▶ Stored items
########
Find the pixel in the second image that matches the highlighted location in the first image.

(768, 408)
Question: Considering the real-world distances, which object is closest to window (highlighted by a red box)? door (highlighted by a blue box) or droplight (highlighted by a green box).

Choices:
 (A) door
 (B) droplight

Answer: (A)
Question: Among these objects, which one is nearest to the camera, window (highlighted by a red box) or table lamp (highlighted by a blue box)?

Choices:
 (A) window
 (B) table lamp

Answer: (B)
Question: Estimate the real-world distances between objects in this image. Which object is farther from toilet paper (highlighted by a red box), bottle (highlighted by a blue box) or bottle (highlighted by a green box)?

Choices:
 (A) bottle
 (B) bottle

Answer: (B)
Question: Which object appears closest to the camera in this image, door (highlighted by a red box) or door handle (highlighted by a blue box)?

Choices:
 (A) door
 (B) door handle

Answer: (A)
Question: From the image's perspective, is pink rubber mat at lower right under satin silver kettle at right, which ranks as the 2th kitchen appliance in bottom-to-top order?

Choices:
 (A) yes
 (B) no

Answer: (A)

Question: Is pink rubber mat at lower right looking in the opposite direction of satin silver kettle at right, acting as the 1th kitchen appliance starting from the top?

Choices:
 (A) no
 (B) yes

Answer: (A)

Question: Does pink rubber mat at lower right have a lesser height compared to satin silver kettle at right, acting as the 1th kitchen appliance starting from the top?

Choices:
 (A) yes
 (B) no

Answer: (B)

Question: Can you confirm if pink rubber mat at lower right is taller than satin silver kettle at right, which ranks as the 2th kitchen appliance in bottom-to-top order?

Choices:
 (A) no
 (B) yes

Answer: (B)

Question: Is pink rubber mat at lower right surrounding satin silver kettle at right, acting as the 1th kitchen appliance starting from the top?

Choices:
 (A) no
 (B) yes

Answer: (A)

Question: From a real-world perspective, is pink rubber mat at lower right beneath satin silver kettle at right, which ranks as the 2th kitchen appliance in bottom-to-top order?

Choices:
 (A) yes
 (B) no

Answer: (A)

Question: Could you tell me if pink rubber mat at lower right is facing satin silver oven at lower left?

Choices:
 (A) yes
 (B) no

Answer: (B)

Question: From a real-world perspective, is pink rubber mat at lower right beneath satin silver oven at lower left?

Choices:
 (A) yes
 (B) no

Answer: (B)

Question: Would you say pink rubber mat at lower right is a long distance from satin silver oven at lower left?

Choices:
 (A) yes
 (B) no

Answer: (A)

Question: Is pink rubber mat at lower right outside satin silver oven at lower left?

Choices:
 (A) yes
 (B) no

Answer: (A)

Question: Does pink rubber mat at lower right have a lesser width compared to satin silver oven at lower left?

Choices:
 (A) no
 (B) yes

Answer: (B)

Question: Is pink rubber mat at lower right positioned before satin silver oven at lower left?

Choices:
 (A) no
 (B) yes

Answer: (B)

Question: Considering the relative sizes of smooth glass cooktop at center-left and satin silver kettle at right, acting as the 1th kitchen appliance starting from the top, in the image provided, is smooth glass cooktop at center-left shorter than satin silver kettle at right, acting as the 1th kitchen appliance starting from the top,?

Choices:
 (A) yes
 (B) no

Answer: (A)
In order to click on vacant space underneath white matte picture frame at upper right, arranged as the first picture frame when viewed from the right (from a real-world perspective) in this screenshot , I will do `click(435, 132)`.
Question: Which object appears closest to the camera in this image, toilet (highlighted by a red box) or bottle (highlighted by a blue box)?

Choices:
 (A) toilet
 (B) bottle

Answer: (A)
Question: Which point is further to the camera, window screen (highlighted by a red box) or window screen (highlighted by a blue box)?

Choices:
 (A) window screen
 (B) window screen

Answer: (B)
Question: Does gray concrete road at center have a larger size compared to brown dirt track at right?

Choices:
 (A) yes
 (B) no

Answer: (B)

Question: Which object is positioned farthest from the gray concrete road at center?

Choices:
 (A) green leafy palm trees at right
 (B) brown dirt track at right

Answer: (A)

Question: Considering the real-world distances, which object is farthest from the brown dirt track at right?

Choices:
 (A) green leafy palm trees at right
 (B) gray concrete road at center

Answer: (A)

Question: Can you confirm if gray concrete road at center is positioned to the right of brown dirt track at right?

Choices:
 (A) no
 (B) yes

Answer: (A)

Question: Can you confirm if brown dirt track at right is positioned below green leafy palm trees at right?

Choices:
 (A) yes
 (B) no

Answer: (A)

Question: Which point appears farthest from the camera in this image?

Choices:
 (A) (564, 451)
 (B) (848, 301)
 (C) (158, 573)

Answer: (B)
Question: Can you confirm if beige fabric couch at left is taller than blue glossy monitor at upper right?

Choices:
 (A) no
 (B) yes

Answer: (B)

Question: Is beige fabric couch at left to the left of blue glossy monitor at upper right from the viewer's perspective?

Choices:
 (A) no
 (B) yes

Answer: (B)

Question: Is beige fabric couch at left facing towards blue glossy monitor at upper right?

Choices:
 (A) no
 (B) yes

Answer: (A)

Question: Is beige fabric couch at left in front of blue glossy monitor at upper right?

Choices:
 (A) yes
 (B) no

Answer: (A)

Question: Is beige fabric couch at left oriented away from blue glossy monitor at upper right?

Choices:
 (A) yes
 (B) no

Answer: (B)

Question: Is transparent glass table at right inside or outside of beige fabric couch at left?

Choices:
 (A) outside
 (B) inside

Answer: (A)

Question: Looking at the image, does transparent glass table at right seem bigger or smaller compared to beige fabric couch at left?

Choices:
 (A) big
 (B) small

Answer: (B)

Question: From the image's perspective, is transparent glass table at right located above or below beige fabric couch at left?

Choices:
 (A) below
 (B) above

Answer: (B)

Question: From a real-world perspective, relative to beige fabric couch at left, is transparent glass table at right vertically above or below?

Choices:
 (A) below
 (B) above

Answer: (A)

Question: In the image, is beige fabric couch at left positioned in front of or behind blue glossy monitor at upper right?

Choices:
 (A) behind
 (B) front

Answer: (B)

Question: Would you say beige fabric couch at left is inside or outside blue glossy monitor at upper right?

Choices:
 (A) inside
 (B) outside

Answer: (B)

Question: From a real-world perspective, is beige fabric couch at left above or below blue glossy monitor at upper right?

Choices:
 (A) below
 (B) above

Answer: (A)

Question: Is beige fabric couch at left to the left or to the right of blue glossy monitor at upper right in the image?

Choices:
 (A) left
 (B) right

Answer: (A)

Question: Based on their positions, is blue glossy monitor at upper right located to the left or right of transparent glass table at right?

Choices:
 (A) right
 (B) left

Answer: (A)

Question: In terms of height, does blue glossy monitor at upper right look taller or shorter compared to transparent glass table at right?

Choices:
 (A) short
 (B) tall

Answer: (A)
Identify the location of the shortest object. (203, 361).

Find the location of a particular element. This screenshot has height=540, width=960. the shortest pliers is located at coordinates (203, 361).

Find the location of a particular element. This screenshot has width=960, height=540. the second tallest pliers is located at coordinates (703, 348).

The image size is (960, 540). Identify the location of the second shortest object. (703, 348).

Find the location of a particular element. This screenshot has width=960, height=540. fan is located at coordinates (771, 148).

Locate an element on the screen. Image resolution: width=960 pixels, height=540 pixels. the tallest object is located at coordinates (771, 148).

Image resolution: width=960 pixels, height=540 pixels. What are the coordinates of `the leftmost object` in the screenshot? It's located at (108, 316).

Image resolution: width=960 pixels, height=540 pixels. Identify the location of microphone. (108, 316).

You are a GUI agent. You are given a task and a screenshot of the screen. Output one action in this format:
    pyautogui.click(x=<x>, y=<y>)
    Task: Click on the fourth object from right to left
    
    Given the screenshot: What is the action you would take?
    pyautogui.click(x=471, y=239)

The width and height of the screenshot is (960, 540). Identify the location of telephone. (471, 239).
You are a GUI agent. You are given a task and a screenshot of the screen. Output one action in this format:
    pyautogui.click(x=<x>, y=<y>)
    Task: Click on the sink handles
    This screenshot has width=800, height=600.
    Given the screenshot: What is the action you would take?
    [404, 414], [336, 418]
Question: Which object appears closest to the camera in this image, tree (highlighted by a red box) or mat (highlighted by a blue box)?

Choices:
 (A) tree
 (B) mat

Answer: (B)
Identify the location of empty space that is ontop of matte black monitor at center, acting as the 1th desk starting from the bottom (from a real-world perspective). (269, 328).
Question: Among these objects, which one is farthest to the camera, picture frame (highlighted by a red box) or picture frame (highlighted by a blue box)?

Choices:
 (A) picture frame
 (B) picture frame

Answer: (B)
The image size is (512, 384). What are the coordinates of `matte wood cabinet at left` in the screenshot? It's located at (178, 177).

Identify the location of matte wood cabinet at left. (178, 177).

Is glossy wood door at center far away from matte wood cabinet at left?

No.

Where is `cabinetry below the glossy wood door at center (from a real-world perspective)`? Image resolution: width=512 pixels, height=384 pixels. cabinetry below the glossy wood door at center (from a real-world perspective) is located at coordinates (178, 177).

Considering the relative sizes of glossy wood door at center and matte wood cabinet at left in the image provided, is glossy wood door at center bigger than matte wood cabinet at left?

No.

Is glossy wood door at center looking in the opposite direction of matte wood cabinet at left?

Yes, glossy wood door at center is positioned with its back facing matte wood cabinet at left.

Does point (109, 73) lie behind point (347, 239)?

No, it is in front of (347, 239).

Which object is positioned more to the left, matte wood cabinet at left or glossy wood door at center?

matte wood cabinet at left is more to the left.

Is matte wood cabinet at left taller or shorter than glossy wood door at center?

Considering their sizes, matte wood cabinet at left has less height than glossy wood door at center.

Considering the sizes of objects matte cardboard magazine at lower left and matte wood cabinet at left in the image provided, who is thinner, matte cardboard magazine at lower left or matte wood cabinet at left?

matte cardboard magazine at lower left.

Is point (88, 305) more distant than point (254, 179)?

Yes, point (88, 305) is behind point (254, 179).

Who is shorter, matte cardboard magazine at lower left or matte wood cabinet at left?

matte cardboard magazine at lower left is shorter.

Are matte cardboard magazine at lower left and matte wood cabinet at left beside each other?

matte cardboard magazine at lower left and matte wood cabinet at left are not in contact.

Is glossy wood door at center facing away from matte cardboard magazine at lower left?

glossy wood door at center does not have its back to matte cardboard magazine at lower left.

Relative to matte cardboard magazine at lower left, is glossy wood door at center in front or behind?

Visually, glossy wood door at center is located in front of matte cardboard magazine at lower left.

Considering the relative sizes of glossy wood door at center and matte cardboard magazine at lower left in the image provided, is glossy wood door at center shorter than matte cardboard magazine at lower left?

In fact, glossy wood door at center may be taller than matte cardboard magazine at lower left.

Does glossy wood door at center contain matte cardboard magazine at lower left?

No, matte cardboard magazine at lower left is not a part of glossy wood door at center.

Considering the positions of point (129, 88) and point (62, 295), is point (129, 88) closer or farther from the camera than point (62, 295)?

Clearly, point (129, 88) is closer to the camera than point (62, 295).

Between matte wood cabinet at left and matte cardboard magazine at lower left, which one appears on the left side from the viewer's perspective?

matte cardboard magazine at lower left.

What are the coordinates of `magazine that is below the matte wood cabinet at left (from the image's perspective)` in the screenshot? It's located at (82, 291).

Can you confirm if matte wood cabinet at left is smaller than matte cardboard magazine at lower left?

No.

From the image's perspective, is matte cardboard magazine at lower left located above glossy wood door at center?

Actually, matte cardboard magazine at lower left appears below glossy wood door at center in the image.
########
▶ REQUEST
Copy out the data verbatim, from its first line through the line that contains "Question: Is pink rubber mat at lower right surrounding", both ends included.

▶ REPLY
Find the pixel in the second image that matches the highlighted location in the first image.

(768, 408)
Question: Considering the real-world distances, which object is closest to window (highlighted by a red box)? door (highlighted by a blue box) or droplight (highlighted by a green box).

Choices:
 (A) door
 (B) droplight

Answer: (A)
Question: Among these objects, which one is nearest to the camera, window (highlighted by a red box) or table lamp (highlighted by a blue box)?

Choices:
 (A) window
 (B) table lamp

Answer: (B)
Question: Estimate the real-world distances between objects in this image. Which object is farther from toilet paper (highlighted by a red box), bottle (highlighted by a blue box) or bottle (highlighted by a green box)?

Choices:
 (A) bottle
 (B) bottle

Answer: (B)
Question: Which object appears closest to the camera in this image, door (highlighted by a red box) or door handle (highlighted by a blue box)?

Choices:
 (A) door
 (B) door handle

Answer: (A)
Question: From the image's perspective, is pink rubber mat at lower right under satin silver kettle at right, which ranks as the 2th kitchen appliance in bottom-to-top order?

Choices:
 (A) yes
 (B) no

Answer: (A)

Question: Is pink rubber mat at lower right looking in the opposite direction of satin silver kettle at right, acting as the 1th kitchen appliance starting from the top?

Choices:
 (A) no
 (B) yes

Answer: (A)

Question: Does pink rubber mat at lower right have a lesser height compared to satin silver kettle at right, acting as the 1th kitchen appliance starting from the top?

Choices:
 (A) yes
 (B) no

Answer: (B)

Question: Can you confirm if pink rubber mat at lower right is taller than satin silver kettle at right, which ranks as the 2th kitchen appliance in bottom-to-top order?

Choices:
 (A) no
 (B) yes

Answer: (B)

Question: Is pink rubber mat at lower right surrounding satin silver kettle at right, acting as the 1th kitchen appliance starting from the top?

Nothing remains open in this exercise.